- Material supplied
------------

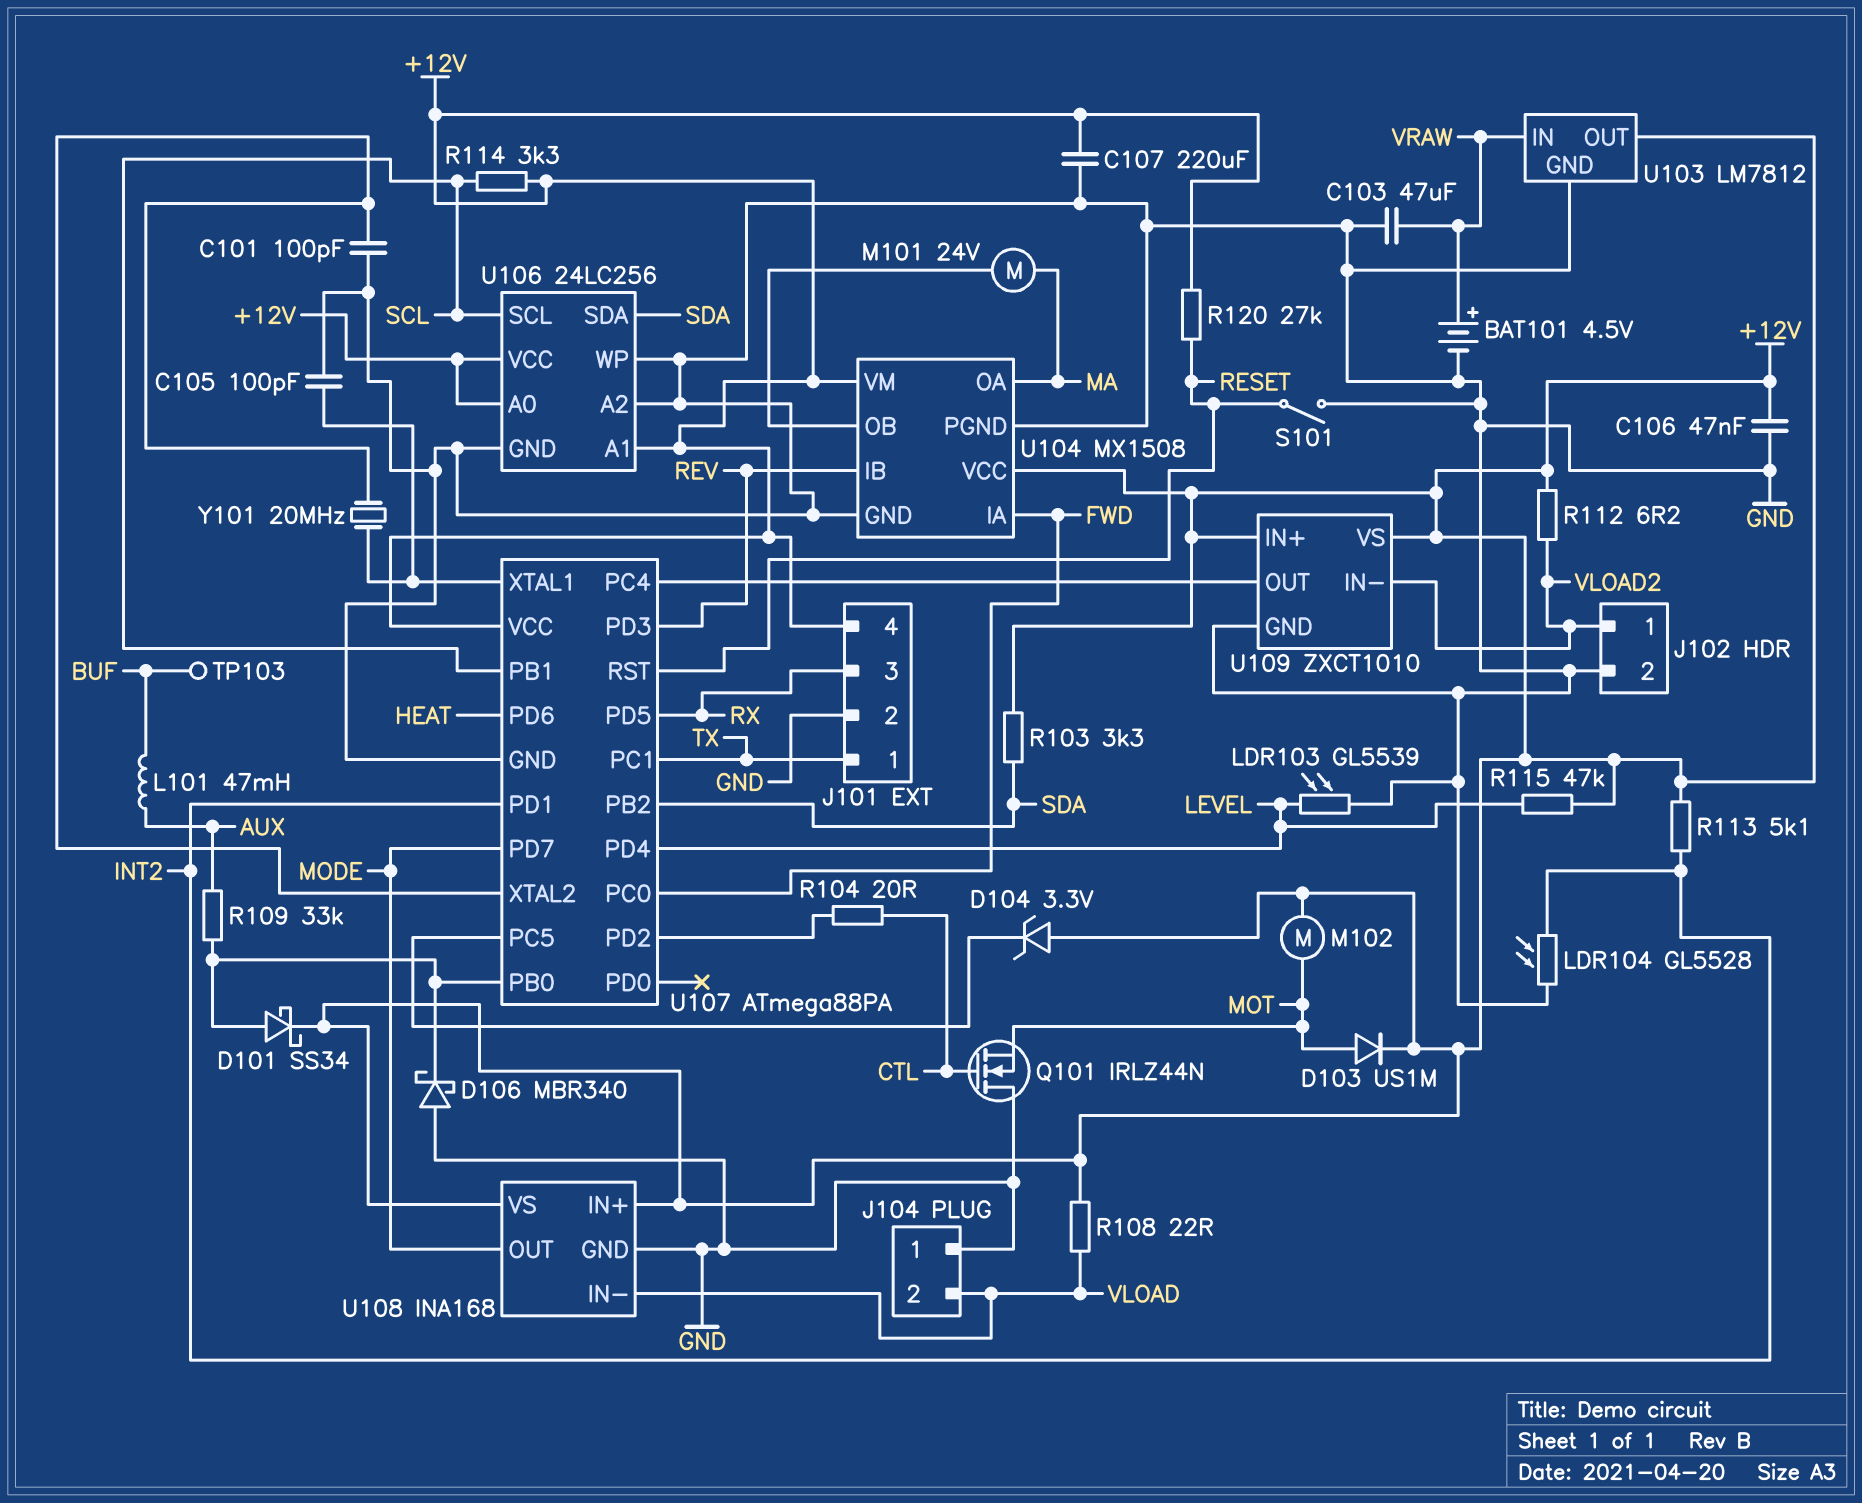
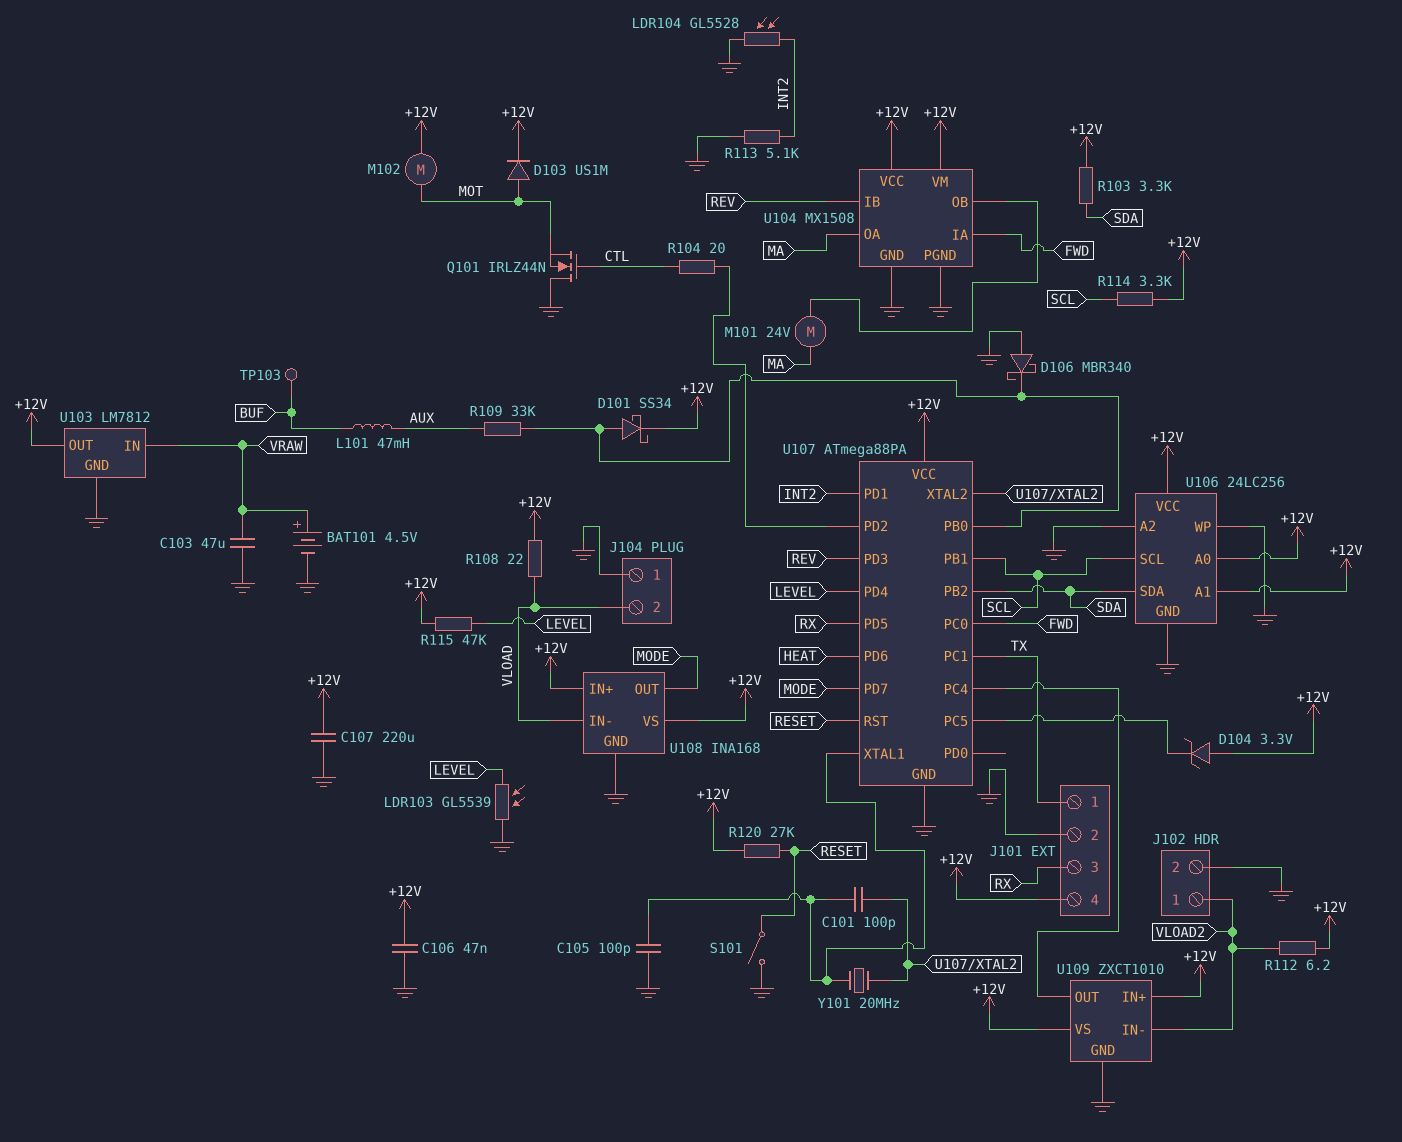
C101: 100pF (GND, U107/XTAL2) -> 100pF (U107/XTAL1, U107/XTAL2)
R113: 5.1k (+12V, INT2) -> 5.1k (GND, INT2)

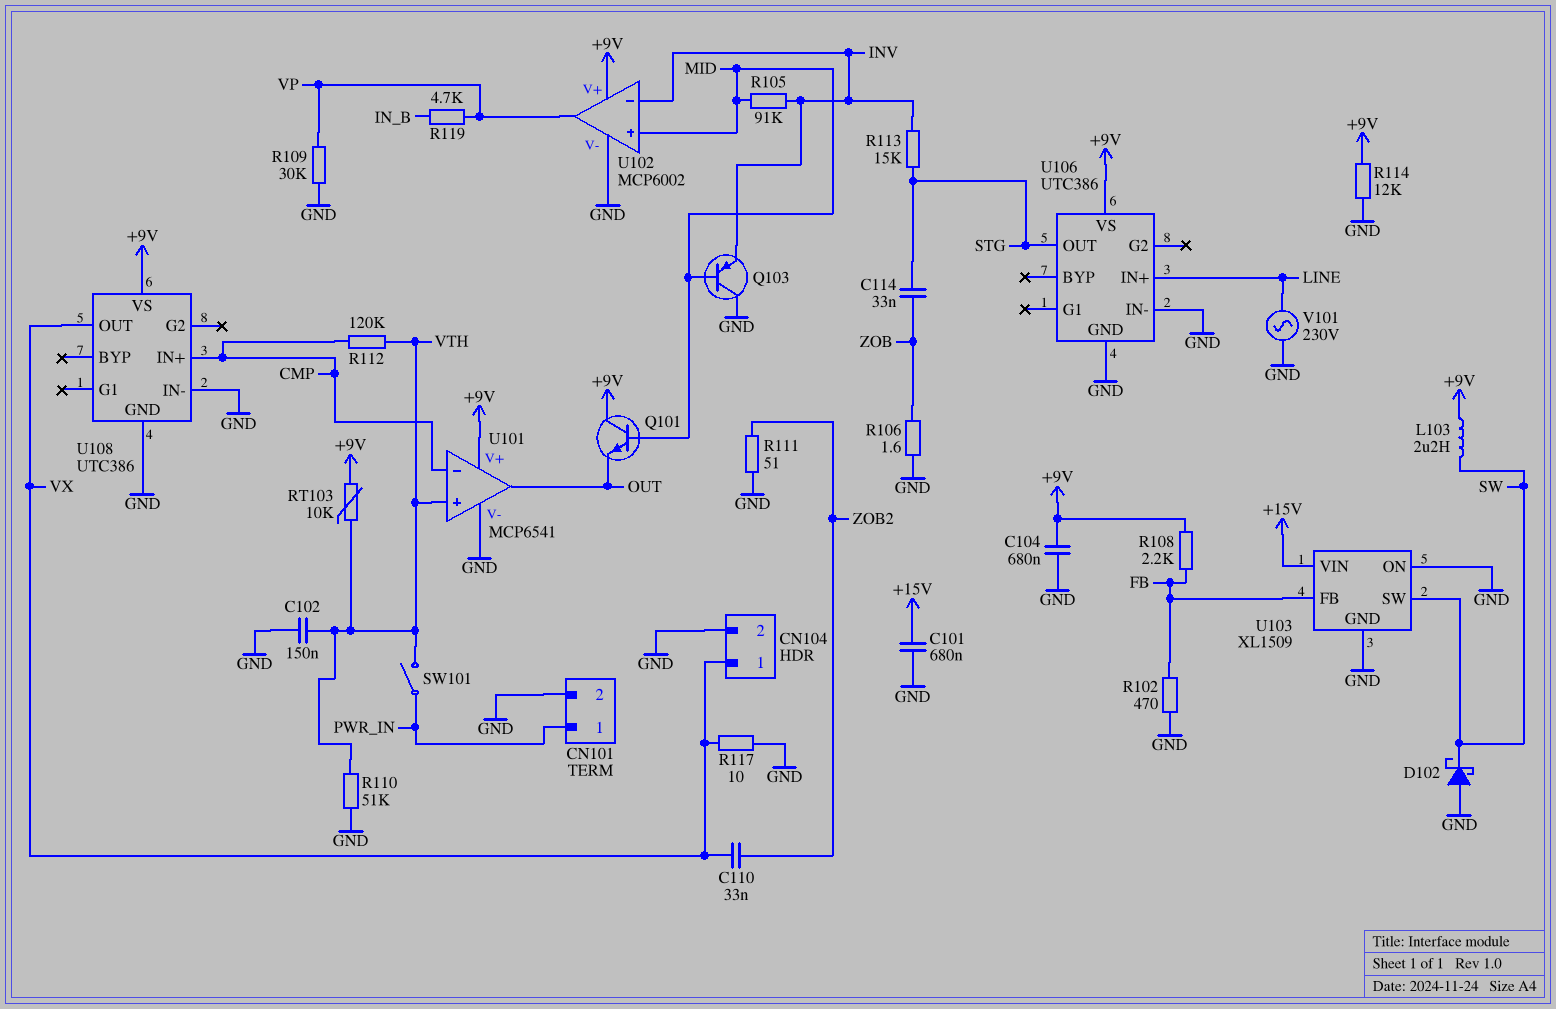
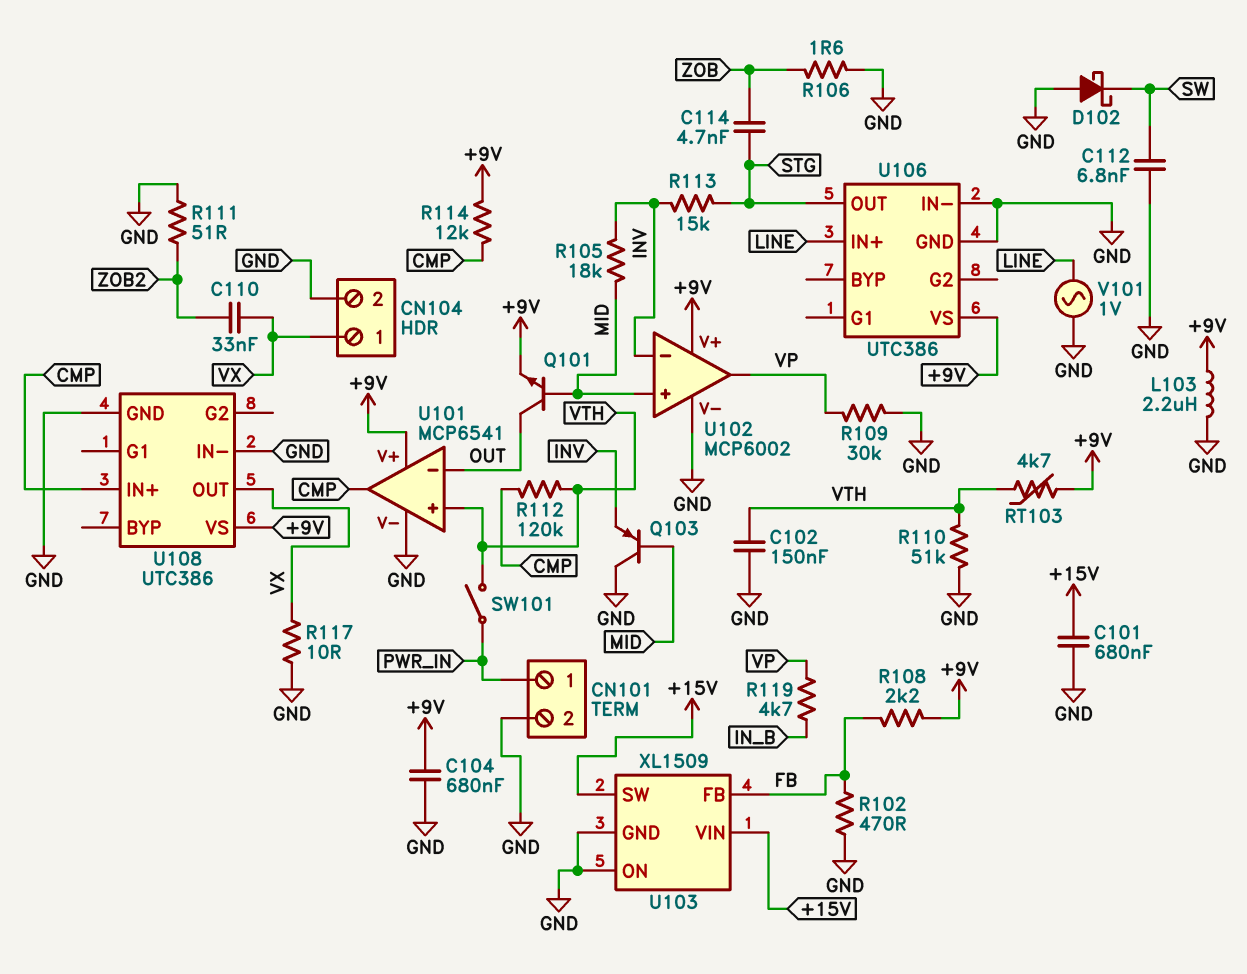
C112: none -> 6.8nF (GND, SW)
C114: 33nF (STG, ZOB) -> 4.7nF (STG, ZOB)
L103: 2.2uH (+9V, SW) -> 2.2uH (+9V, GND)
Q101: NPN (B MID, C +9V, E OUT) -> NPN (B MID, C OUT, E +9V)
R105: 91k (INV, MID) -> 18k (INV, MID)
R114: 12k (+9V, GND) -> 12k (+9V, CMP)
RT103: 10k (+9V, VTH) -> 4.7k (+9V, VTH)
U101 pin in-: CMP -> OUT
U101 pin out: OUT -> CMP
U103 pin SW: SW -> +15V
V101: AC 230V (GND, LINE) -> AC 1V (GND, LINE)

------------

- Task to carry out
Top to bottom, retype the listing exactly but drop every picture.

- Problem solution
C101: 100pF (GND, U107/XTAL2) -> 100pF (U107/XTAL1, U107/XTAL2)
R113: 5.1k (+12V, INT2) -> 5.1k (GND, INT2)

C112: none -> 6.8nF (GND, SW)
C114: 33nF (STG, ZOB) -> 4.7nF (STG, ZOB)
L103: 2.2uH (+9V, SW) -> 2.2uH (+9V, GND)
Q101: NPN (B MID, C +9V, E OUT) -> NPN (B MID, C OUT, E +9V)
R105: 91k (INV, MID) -> 18k (INV, MID)
R114: 12k (+9V, GND) -> 12k (+9V, CMP)
RT103: 10k (+9V, VTH) -> 4.7k (+9V, VTH)
U101 pin in-: CMP -> OUT
U101 pin out: OUT -> CMP
U103 pin SW: SW -> +15V
V101: AC 230V (GND, LINE) -> AC 1V (GND, LINE)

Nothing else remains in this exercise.